_Aim of the task_:
Every entry must be set down exactly in the answer; no pictures should appear.

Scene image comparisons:
+ + + + +

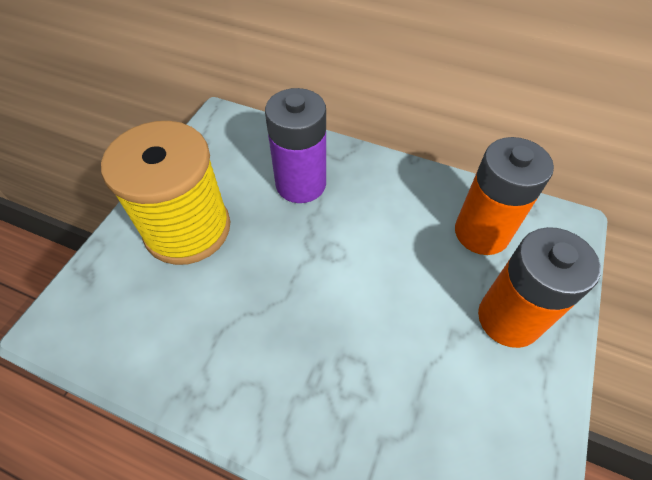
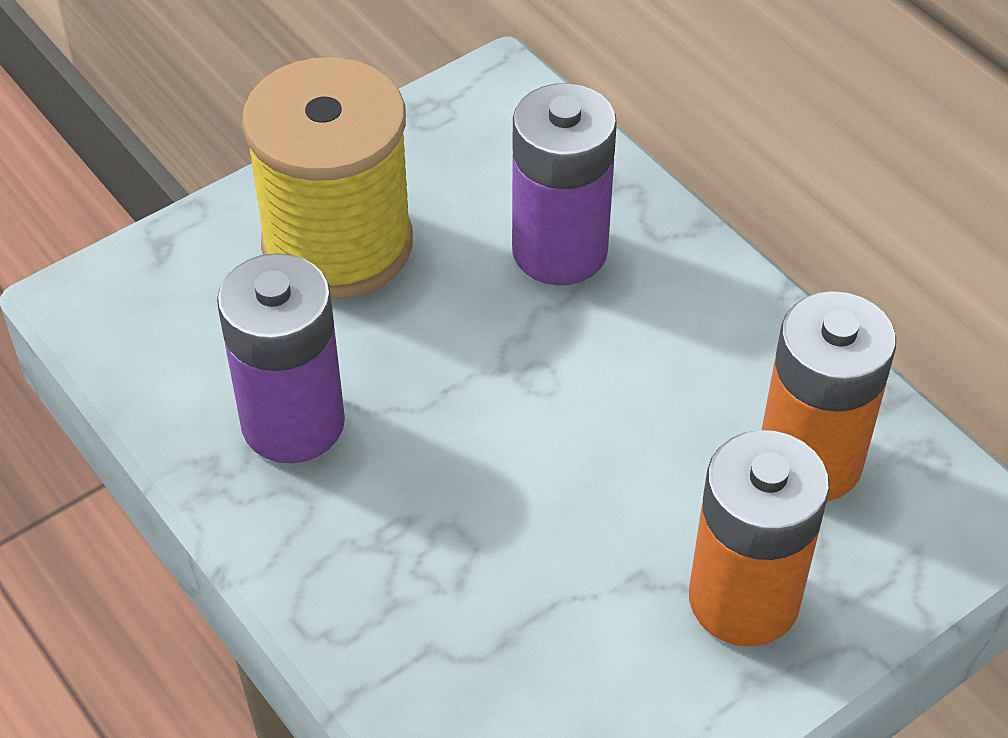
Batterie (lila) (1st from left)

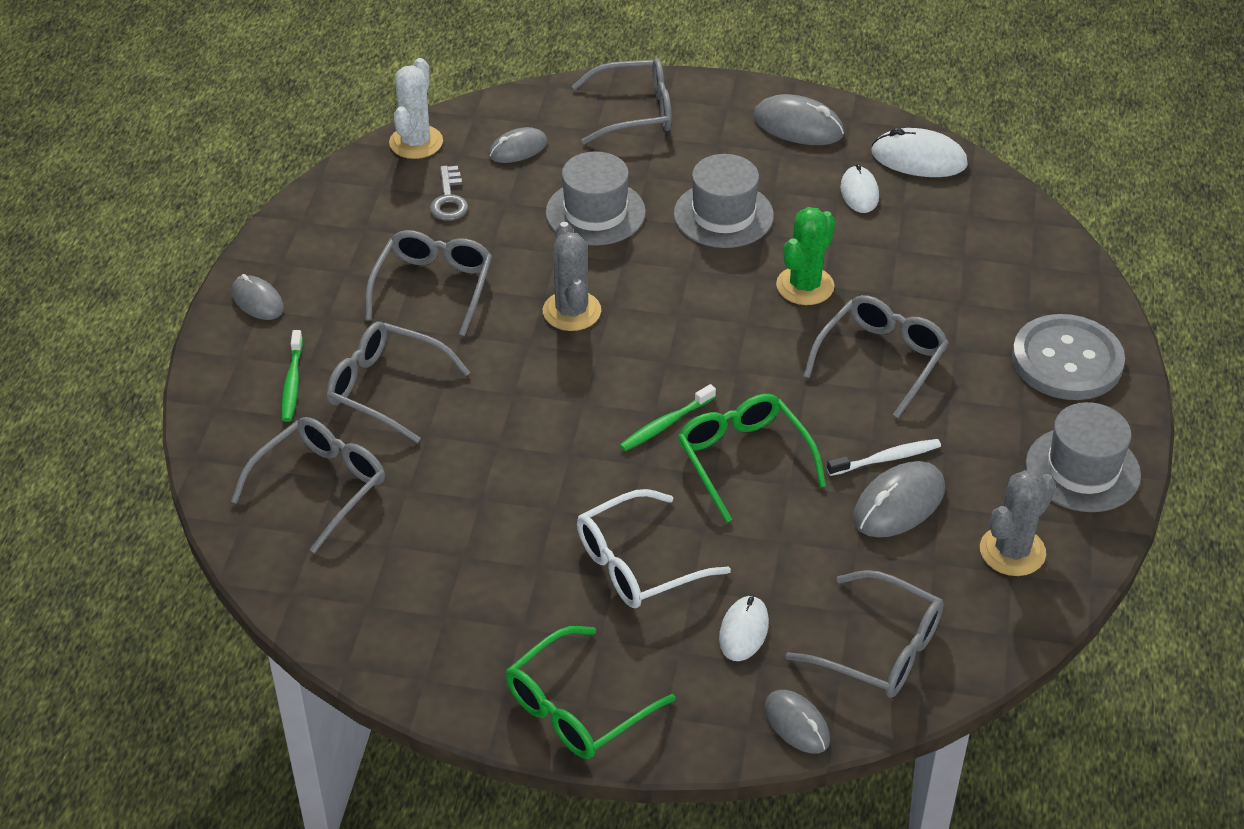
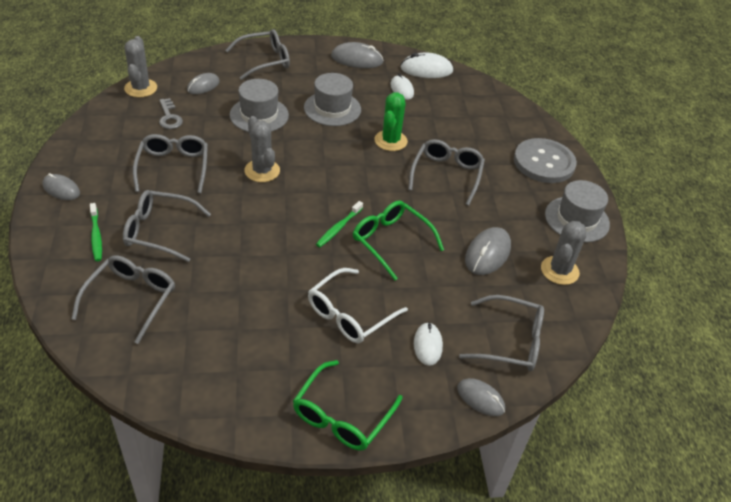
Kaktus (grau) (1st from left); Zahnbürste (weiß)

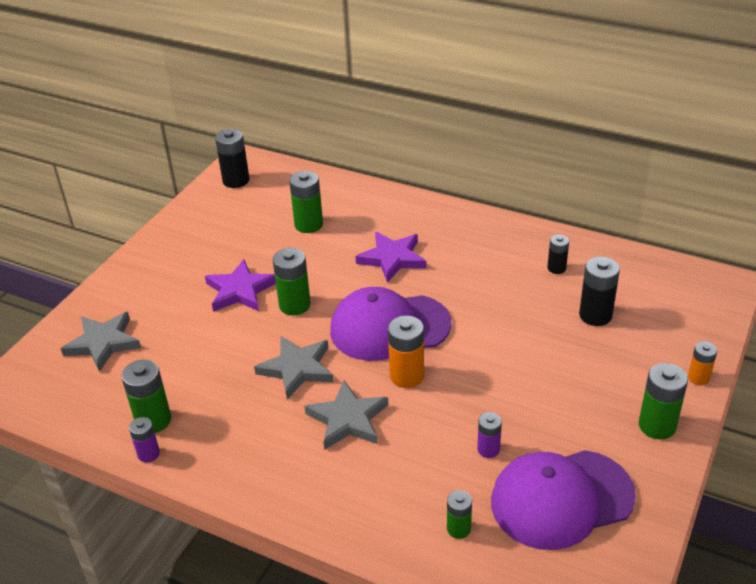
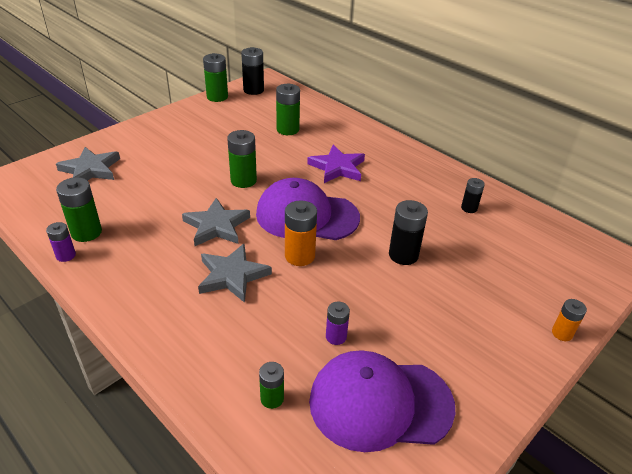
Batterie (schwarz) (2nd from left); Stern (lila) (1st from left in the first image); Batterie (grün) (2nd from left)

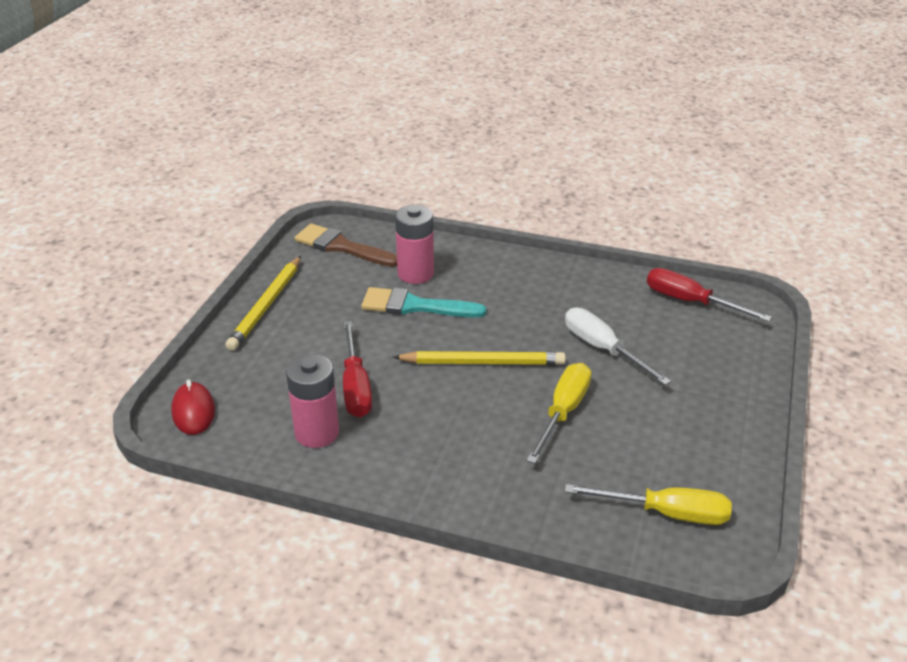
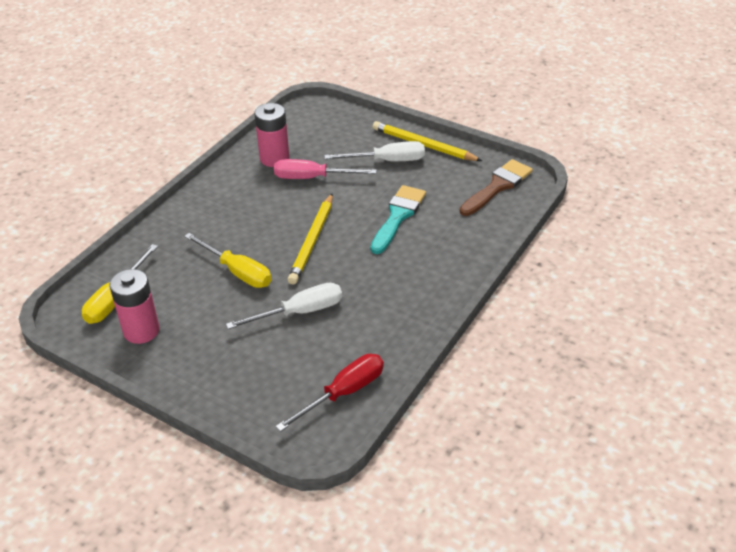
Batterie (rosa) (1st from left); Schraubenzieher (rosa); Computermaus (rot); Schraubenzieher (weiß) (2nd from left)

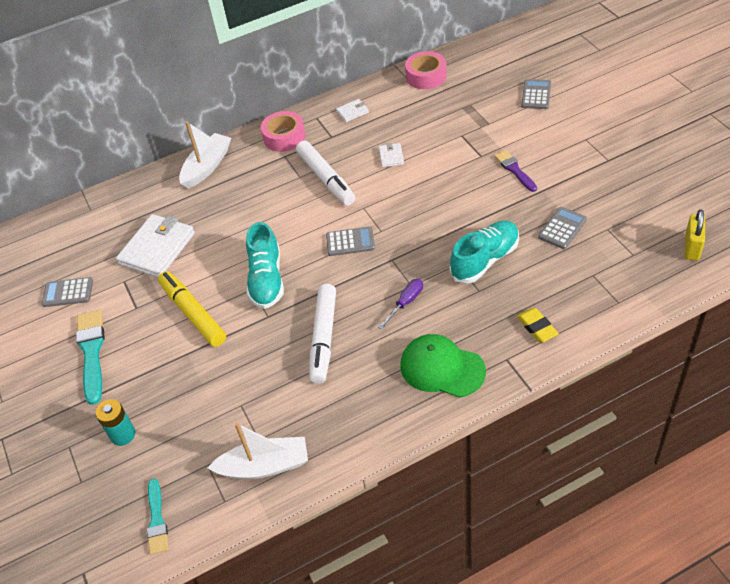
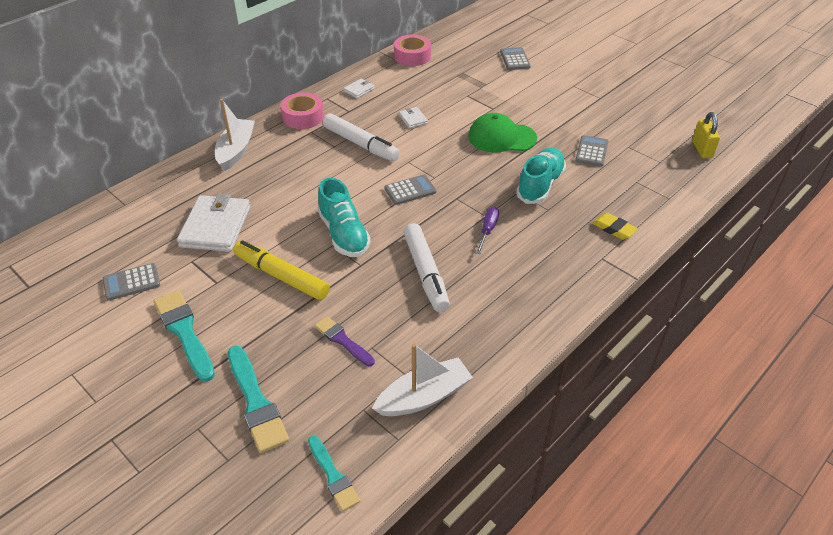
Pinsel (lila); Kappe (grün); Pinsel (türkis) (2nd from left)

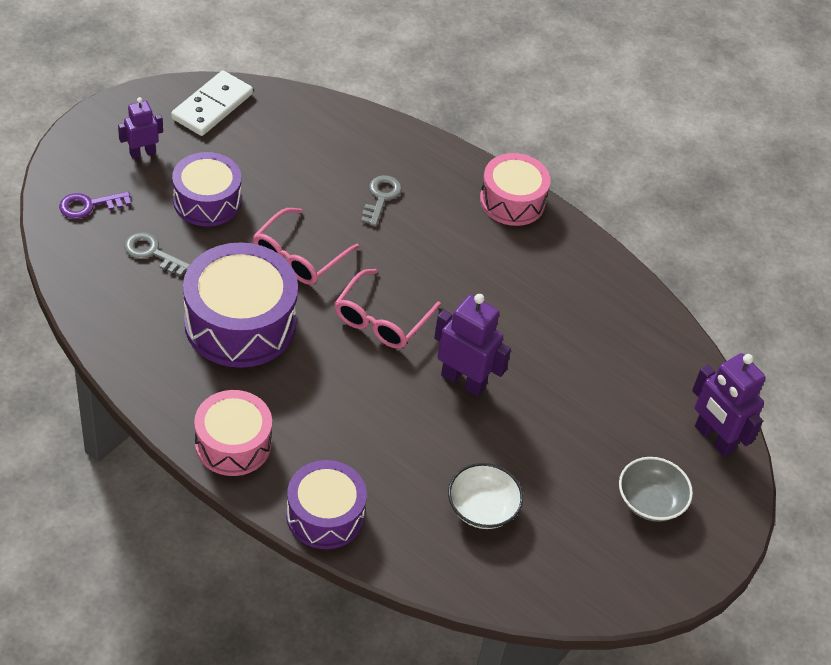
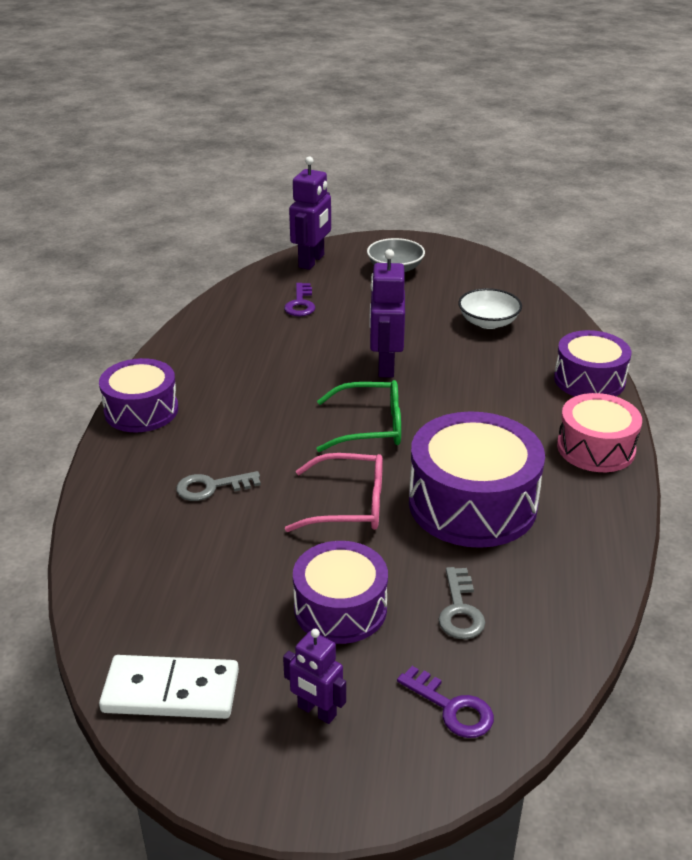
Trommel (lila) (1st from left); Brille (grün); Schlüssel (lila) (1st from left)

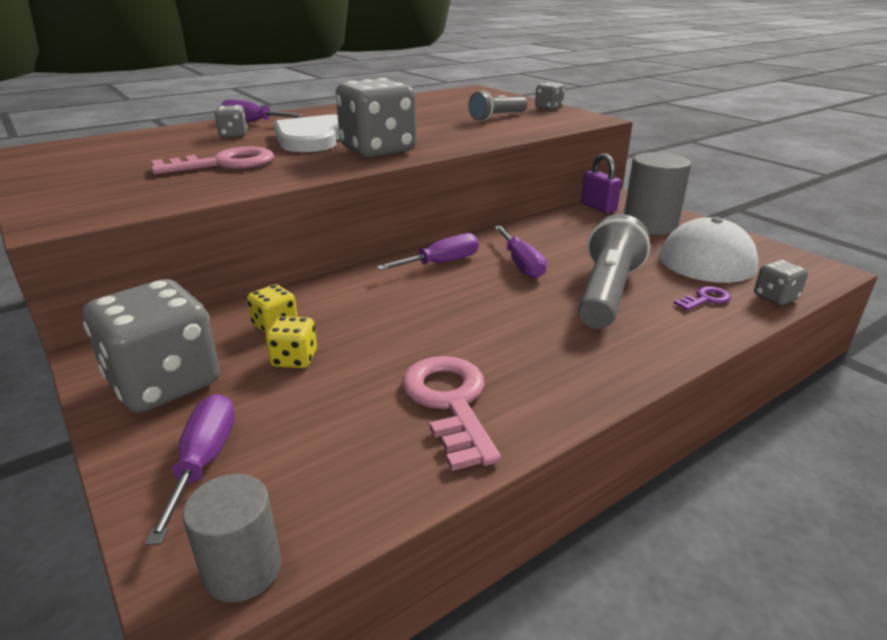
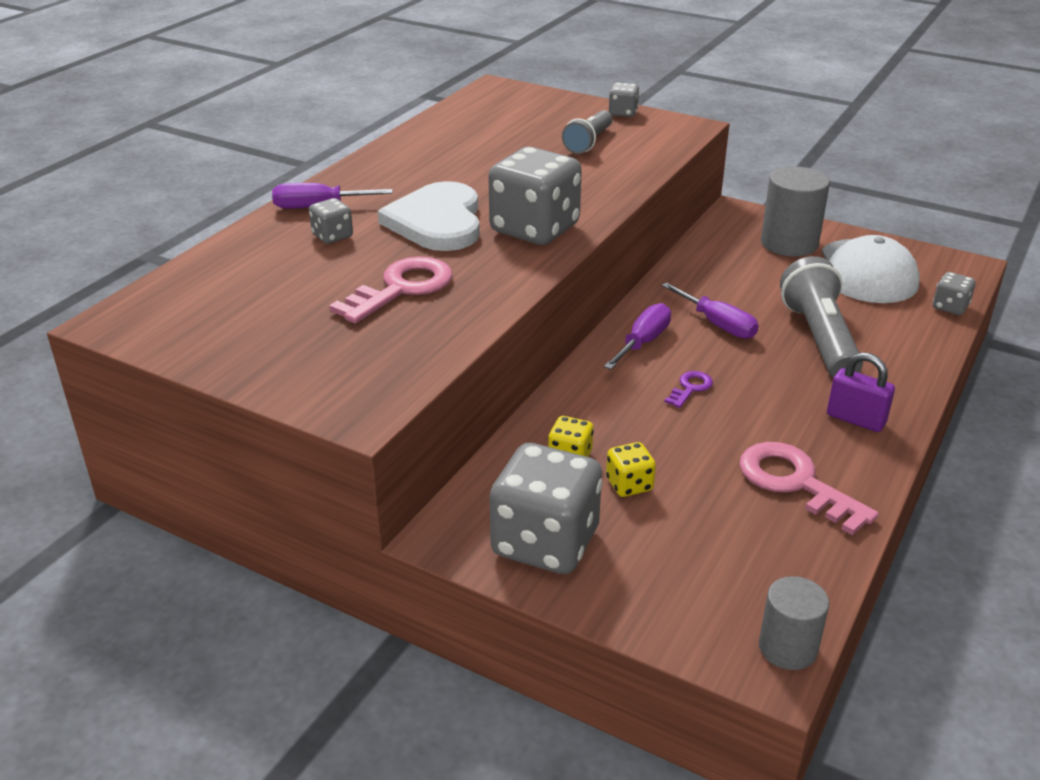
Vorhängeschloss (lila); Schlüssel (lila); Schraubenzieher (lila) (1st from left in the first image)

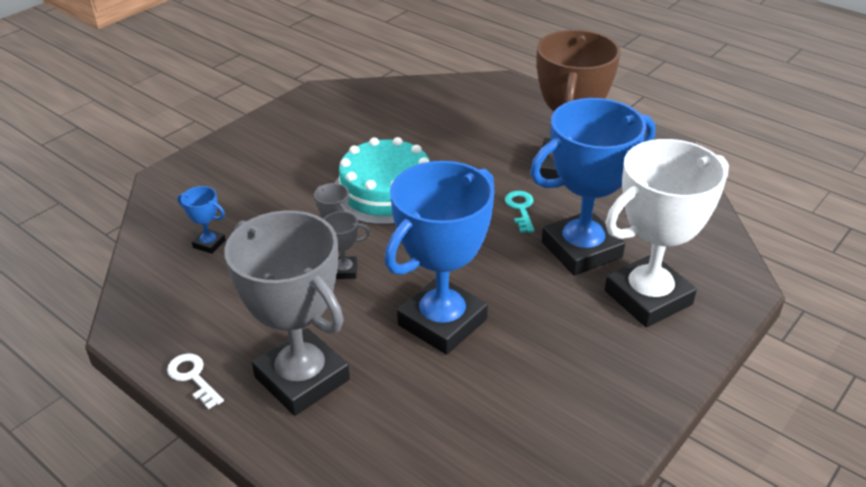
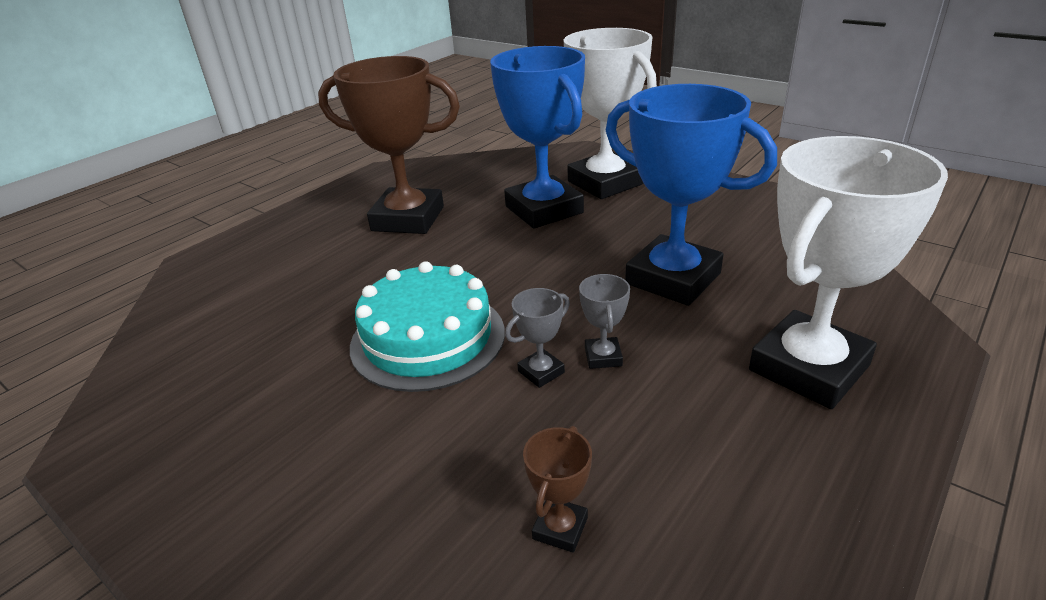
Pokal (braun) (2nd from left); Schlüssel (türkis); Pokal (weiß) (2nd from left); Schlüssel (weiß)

+ + + + +

_Your response_:
Batterie (lila) (1st from left)

Kaktus (grau) (1st from left); Zahnbürste (weiß)

Batterie (schwarz) (2nd from left); Stern (lila) (1st from left in the first image); Batterie (grün) (2nd from left)

Batterie (rosa) (1st from left); Schraubenzieher (rosa); Computermaus (rot); Schraubenzieher (weiß) (2nd from left)

Pinsel (lila); Kappe (grün); Pinsel (türkis) (2nd from left)

Trommel (lila) (1st from left); Brille (grün); Schlüssel (lila) (1st from left)

Vorhängeschloss (lila); Schlüssel (lila); Schraubenzieher (lila) (1st from left in the first image)

Pokal (braun) (2nd from left); Schlüssel (türkis); Pokal (weiß) (2nd from left); Schlüssel (weiß)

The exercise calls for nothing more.